Problem requirements
The line containing "grey cup: 5 -> 6" and every line after it, through the end of the records below, are to be reproduced exactly, with the pictures left out.

Data extracted from a collection
'''
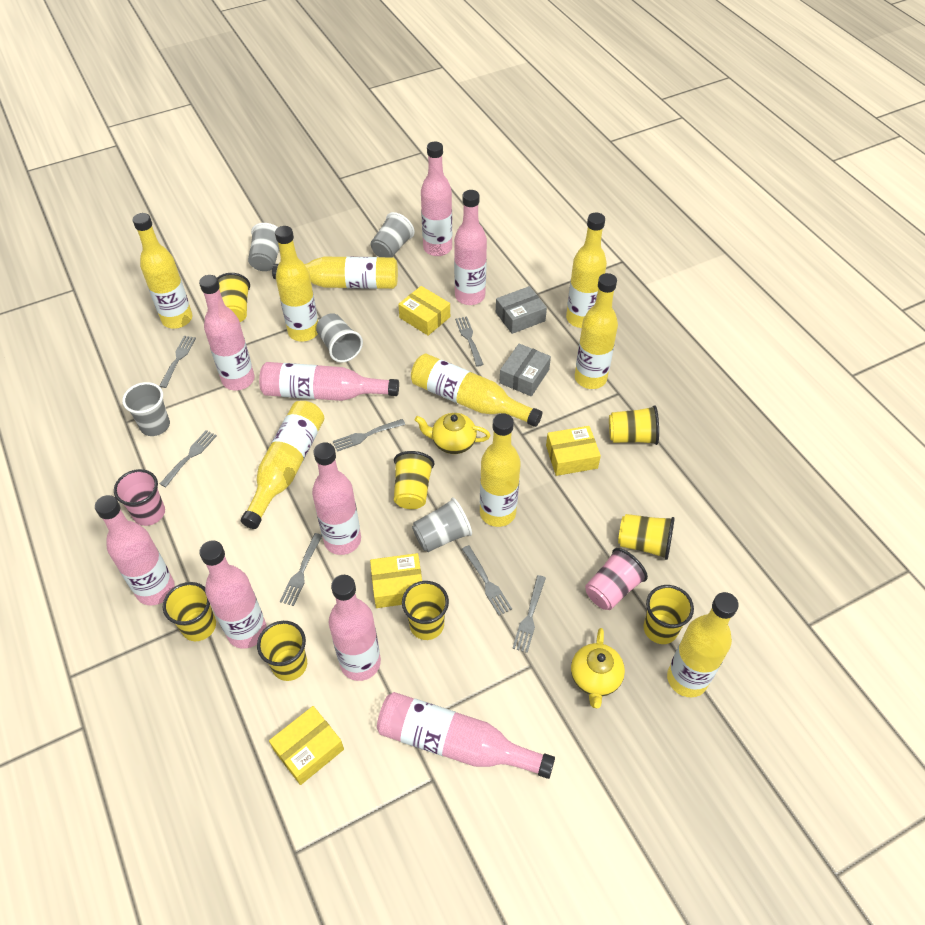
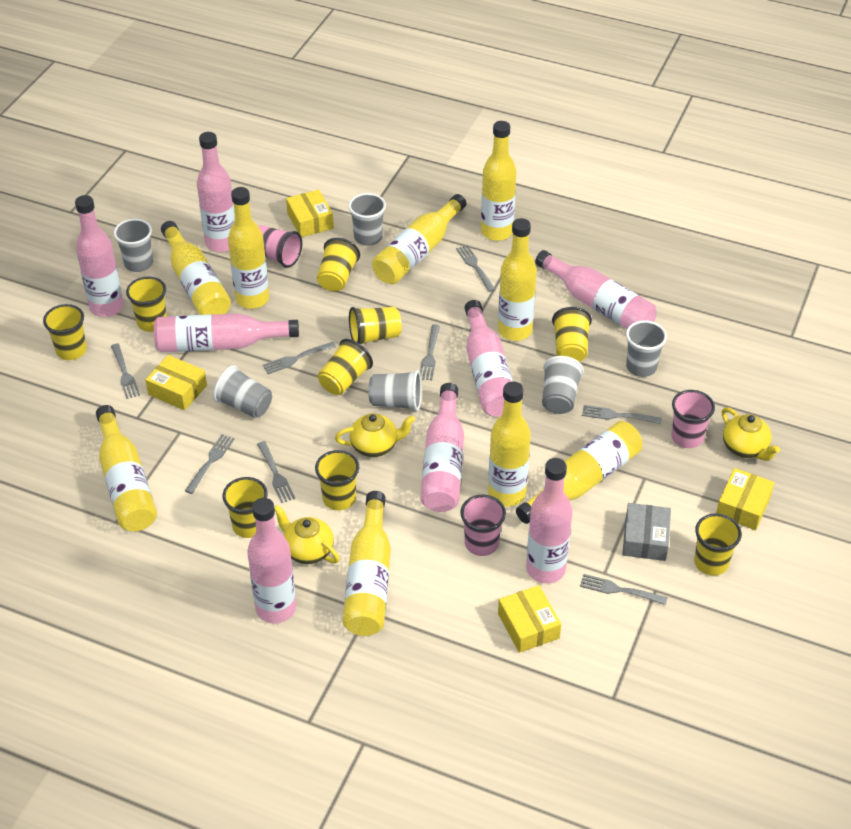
grey box: 2 -> 1
grey cup: 5 -> 6
grey fork: 7 -> 8
pink bottle: 9 -> 8
pink cup: 2 -> 3
yellow cup: 8 -> 9
yellow teapot: 2 -> 3

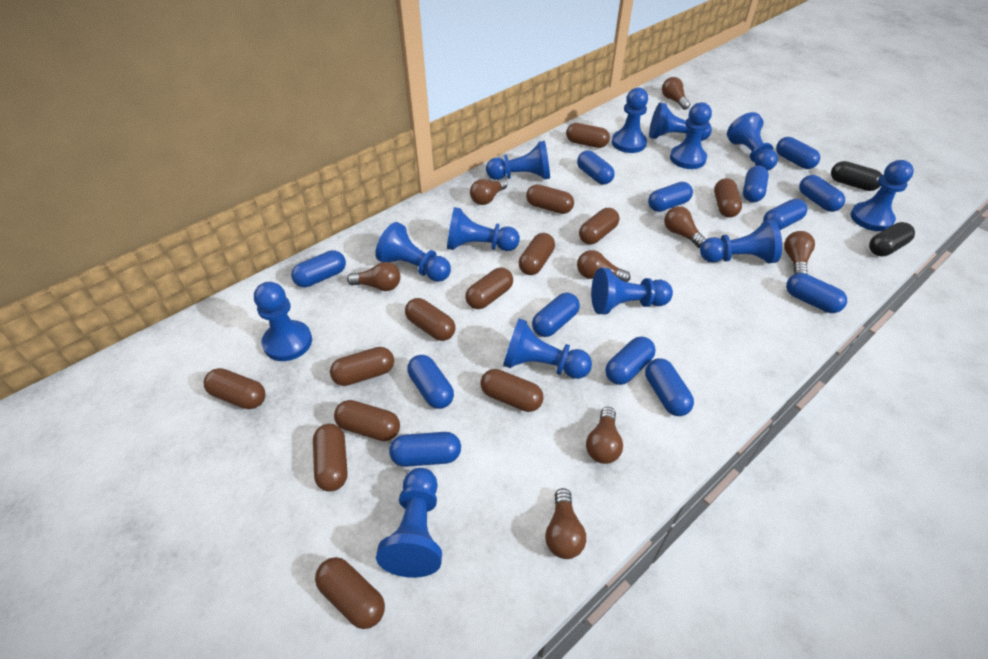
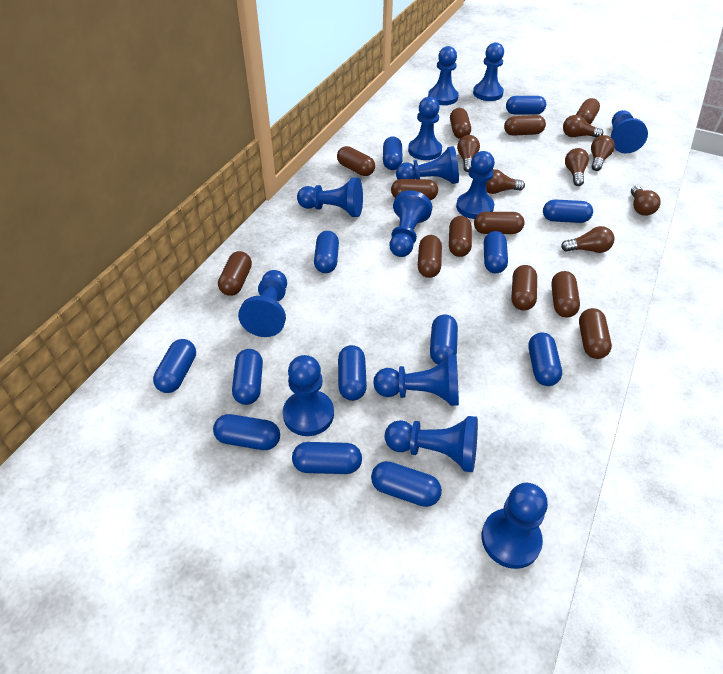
black capsule: 2 -> 0
brown capsule: 13 -> 12
brown light bulb: 8 -> 7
'''
Expected output
grey cup: 5 -> 6
grey fork: 7 -> 8
pink bottle: 9 -> 8
pink cup: 2 -> 3
yellow cup: 8 -> 9
yellow teapot: 2 -> 3

black capsule: 2 -> 0
brown capsule: 13 -> 12
brown light bulb: 8 -> 7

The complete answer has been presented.